____ AVAILABLE DATA
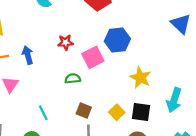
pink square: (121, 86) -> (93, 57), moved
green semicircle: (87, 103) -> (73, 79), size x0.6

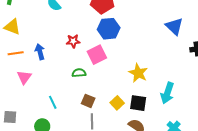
blue hexagon: (117, 40) -> (109, 29), moved

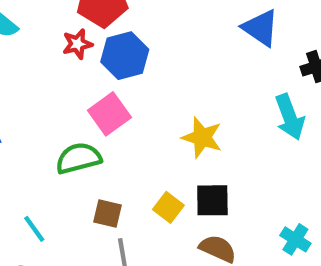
red star: (73, 41) -> (77, 44), moved
green semicircle: (79, 73) -> (78, 158), size x1.5
cyan arrow: (167, 93) -> (290, 117), moved, turned -30

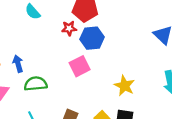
green semicircle: (78, 158) -> (36, 84), moved

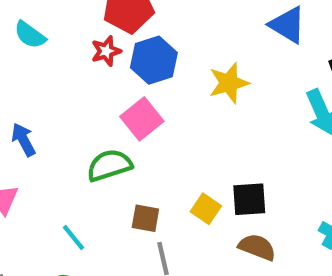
green semicircle: (36, 84) -> (109, 165), moved
yellow star: (125, 86) -> (229, 83), moved, turned -30

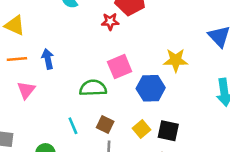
blue hexagon: (154, 60) -> (151, 88), moved
cyan line: (74, 238) -> (73, 126), moved

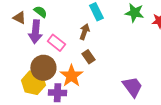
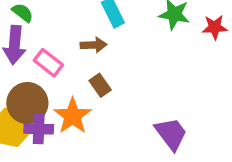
brown arrow: (84, 32) -> (94, 45), turned 70
purple cross: (57, 93) -> (39, 129), moved

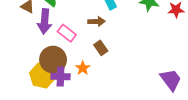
orange star: (73, 116) -> (83, 68), size x0.6
purple trapezoid: (171, 134) -> (171, 80), moved

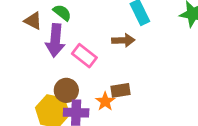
brown rectangle: (101, 48) -> (120, 90), moved, turned -64
brown circle: (53, 60) -> (66, 90), size x0.7

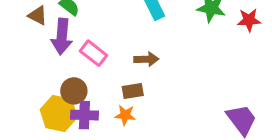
brown arrow: (123, 40) -> (146, 59), moved
orange star: (105, 101) -> (125, 115), moved, turned -30

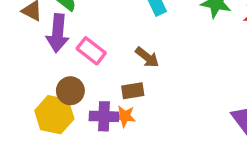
brown arrow: (146, 59) -> (147, 57), turned 40
purple cross: (84, 115) -> (104, 116), moved

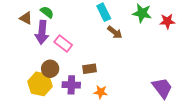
brown arrow: (147, 57) -> (115, 32), moved
orange star: (125, 116) -> (101, 92), moved

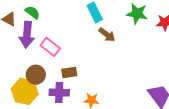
brown rectangle: (90, 69) -> (69, 72), moved

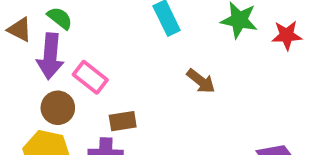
brown arrow: (107, 35) -> (201, 81), moved
brown circle: (36, 75) -> (58, 108), moved

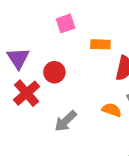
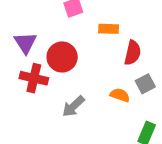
red circle: (54, 72) -> (62, 57), size x1.4
red cross: (27, 93) -> (34, 78), turned -36

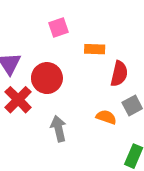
red cross: (34, 78) -> (18, 100), turned 32
gray arrow: (73, 106) -> (59, 129), turned 120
________
- [HOW TO COMPLETE THIS TASK]: Return each line of the material above in which the string "cross" appears.

- [EXPECTED ANSWER]:
purple cross: (57, 93) -> (39, 129), moved
purple cross: (84, 115) -> (104, 116), moved
red cross: (27, 93) -> (34, 78), turned -36
red cross: (34, 78) -> (18, 100), turned 32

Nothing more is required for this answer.